**RECORDED INFORMATION**
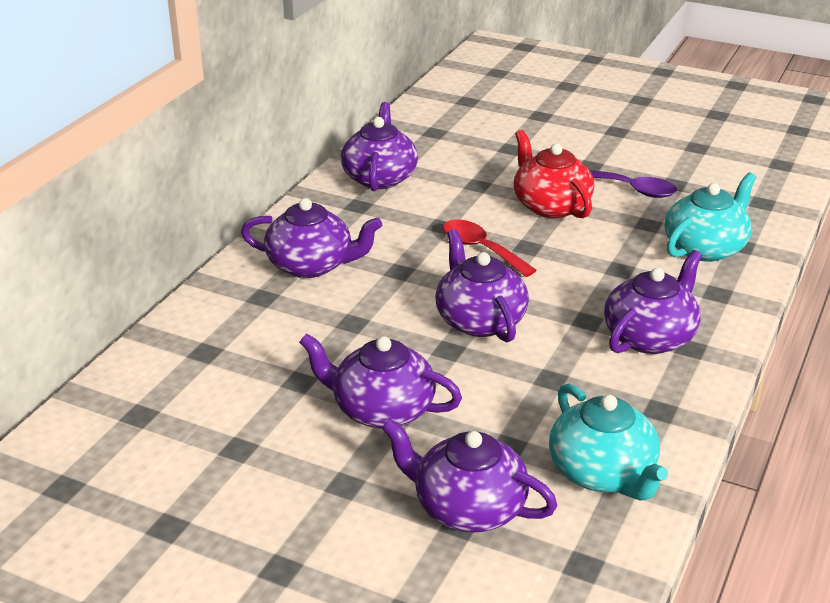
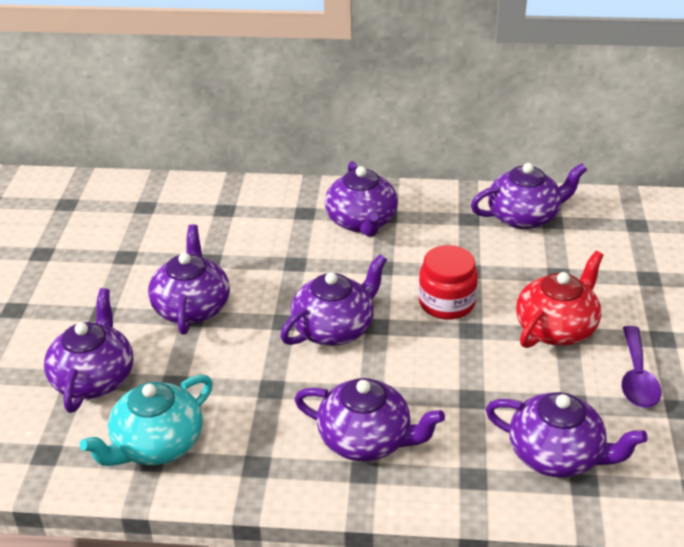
camera: 70 degrees right, 5 degrees up
(481, 249) = (446, 303): red spoon -> red jar
(705, 248) = (557, 455): turquoise teapot -> purple teapot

**YOUR INSTRUCTIONS**
Your task is to repeat the material above exactly, without its pictures.

**ANSWER BOX**
camera: 70 degrees right, 5 degrees up
(481, 249) = (446, 303): red spoon -> red jar
(705, 248) = (557, 455): turquoise teapot -> purple teapot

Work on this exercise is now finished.